[Collected data]
[start]
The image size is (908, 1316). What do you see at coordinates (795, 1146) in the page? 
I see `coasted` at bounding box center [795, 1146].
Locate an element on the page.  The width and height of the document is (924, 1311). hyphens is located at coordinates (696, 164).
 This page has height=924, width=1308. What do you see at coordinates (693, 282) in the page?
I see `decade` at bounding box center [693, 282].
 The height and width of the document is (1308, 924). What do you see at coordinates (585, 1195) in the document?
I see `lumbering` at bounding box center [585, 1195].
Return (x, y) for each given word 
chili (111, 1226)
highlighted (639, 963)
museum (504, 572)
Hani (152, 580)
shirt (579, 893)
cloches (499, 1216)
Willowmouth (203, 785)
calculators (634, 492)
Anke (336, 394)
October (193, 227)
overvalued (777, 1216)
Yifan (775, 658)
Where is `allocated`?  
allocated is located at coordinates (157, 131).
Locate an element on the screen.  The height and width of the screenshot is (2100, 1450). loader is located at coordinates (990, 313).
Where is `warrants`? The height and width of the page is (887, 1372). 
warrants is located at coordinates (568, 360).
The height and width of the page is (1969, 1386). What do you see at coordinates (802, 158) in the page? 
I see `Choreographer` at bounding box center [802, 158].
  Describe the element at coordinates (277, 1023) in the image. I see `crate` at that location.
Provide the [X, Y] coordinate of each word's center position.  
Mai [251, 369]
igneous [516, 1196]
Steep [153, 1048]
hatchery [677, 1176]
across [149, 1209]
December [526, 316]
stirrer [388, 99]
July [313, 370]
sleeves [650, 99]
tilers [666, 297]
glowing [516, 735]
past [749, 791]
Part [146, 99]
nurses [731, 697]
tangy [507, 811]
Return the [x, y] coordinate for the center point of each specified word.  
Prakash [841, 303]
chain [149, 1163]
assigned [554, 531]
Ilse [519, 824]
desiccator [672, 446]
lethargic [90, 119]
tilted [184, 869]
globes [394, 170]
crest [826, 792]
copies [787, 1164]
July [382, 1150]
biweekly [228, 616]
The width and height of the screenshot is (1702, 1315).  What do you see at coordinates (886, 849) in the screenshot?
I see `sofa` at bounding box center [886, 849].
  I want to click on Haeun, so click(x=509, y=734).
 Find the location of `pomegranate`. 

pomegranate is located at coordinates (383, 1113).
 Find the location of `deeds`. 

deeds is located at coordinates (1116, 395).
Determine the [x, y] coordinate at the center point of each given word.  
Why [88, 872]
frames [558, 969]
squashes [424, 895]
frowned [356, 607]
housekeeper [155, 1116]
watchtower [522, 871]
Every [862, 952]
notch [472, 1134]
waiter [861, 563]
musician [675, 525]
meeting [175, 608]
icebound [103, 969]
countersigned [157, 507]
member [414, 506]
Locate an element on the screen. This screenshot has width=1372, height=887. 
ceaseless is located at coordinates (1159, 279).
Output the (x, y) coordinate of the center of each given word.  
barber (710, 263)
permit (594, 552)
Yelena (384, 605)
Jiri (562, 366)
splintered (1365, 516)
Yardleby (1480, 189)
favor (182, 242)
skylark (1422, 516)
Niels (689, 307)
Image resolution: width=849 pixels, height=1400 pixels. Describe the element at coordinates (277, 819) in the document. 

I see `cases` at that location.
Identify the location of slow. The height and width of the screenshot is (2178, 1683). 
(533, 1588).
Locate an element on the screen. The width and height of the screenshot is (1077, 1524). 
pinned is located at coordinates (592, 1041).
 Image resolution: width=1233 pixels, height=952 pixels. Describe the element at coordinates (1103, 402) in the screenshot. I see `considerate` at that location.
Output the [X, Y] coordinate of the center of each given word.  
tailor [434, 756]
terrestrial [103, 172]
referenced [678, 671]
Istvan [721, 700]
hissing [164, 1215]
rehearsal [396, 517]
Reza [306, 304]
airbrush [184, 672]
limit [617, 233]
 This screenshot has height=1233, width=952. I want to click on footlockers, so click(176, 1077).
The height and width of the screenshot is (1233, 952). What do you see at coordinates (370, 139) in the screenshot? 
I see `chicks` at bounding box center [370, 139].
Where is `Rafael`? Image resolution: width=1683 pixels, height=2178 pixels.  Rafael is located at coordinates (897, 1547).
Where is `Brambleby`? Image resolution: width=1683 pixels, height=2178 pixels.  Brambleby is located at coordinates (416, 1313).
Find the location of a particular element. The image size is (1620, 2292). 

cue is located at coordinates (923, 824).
[end]
Reproduce the collected data above verbatim, line for line.

▸ Full answer
The image size is (908, 1316). What do you see at coordinates (795, 1146) in the page? 
I see `coasted` at bounding box center [795, 1146].
Locate an element on the page.  The width and height of the document is (924, 1311). hyphens is located at coordinates (696, 164).
 This page has height=924, width=1308. What do you see at coordinates (693, 282) in the page?
I see `decade` at bounding box center [693, 282].
 The height and width of the document is (1308, 924). What do you see at coordinates (585, 1195) in the document?
I see `lumbering` at bounding box center [585, 1195].
Return (x, y) for each given word 
chili (111, 1226)
highlighted (639, 963)
museum (504, 572)
Hani (152, 580)
shirt (579, 893)
cloches (499, 1216)
Willowmouth (203, 785)
calculators (634, 492)
Anke (336, 394)
October (193, 227)
overvalued (777, 1216)
Yifan (775, 658)
Where is `allocated`?  
allocated is located at coordinates (157, 131).
Locate an element on the screen.  The height and width of the screenshot is (2100, 1450). loader is located at coordinates (990, 313).
Where is `warrants`? The height and width of the page is (887, 1372). 
warrants is located at coordinates (568, 360).
The height and width of the page is (1969, 1386). What do you see at coordinates (802, 158) in the page? 
I see `Choreographer` at bounding box center [802, 158].
  Describe the element at coordinates (277, 1023) in the image. I see `crate` at that location.
Provide the [X, Y] coordinate of each word's center position.  
Mai [251, 369]
igneous [516, 1196]
Steep [153, 1048]
hatchery [677, 1176]
across [149, 1209]
December [526, 316]
stirrer [388, 99]
July [313, 370]
sleeves [650, 99]
tilers [666, 297]
glowing [516, 735]
past [749, 791]
Part [146, 99]
nurses [731, 697]
tangy [507, 811]
Return the [x, y] coordinate for the center point of each specified word.  
Prakash [841, 303]
chain [149, 1163]
assigned [554, 531]
Ilse [519, 824]
desiccator [672, 446]
lethargic [90, 119]
tilted [184, 869]
globes [394, 170]
crest [826, 792]
copies [787, 1164]
July [382, 1150]
biweekly [228, 616]
The width and height of the screenshot is (1702, 1315).  What do you see at coordinates (886, 849) in the screenshot?
I see `sofa` at bounding box center [886, 849].
  I want to click on Haeun, so click(x=509, y=734).
 Find the location of `pomegranate`. 

pomegranate is located at coordinates (383, 1113).
 Find the location of `deeds`. 

deeds is located at coordinates (1116, 395).
Determine the [x, y] coordinate at the center point of each given word.  
Why [88, 872]
frames [558, 969]
squashes [424, 895]
frowned [356, 607]
housekeeper [155, 1116]
watchtower [522, 871]
Every [862, 952]
notch [472, 1134]
waiter [861, 563]
musician [675, 525]
meeting [175, 608]
icebound [103, 969]
countersigned [157, 507]
member [414, 506]
Locate an element on the screen. This screenshot has width=1372, height=887. 
ceaseless is located at coordinates (1159, 279).
Output the (x, y) coordinate of the center of each given word.  
barber (710, 263)
permit (594, 552)
Yelena (384, 605)
Jiri (562, 366)
splintered (1365, 516)
Yardleby (1480, 189)
favor (182, 242)
skylark (1422, 516)
Niels (689, 307)
Image resolution: width=849 pixels, height=1400 pixels. Describe the element at coordinates (277, 819) in the document. 

I see `cases` at that location.
Identify the location of slow. The height and width of the screenshot is (2178, 1683). 
(533, 1588).
Locate an element on the screen. The width and height of the screenshot is (1077, 1524). 
pinned is located at coordinates (592, 1041).
 Image resolution: width=1233 pixels, height=952 pixels. Describe the element at coordinates (1103, 402) in the screenshot. I see `considerate` at that location.
Output the [X, Y] coordinate of the center of each given word.  
tailor [434, 756]
terrestrial [103, 172]
referenced [678, 671]
Istvan [721, 700]
hissing [164, 1215]
rehearsal [396, 517]
Reza [306, 304]
airbrush [184, 672]
limit [617, 233]
 This screenshot has height=1233, width=952. I want to click on footlockers, so click(176, 1077).
The height and width of the screenshot is (1233, 952). What do you see at coordinates (370, 139) in the screenshot? 
I see `chicks` at bounding box center [370, 139].
Where is `Rafael`? Image resolution: width=1683 pixels, height=2178 pixels.  Rafael is located at coordinates (897, 1547).
Where is `Brambleby`? Image resolution: width=1683 pixels, height=2178 pixels.  Brambleby is located at coordinates (416, 1313).
Find the location of a particular element. The image size is (1620, 2292). 

cue is located at coordinates (923, 824).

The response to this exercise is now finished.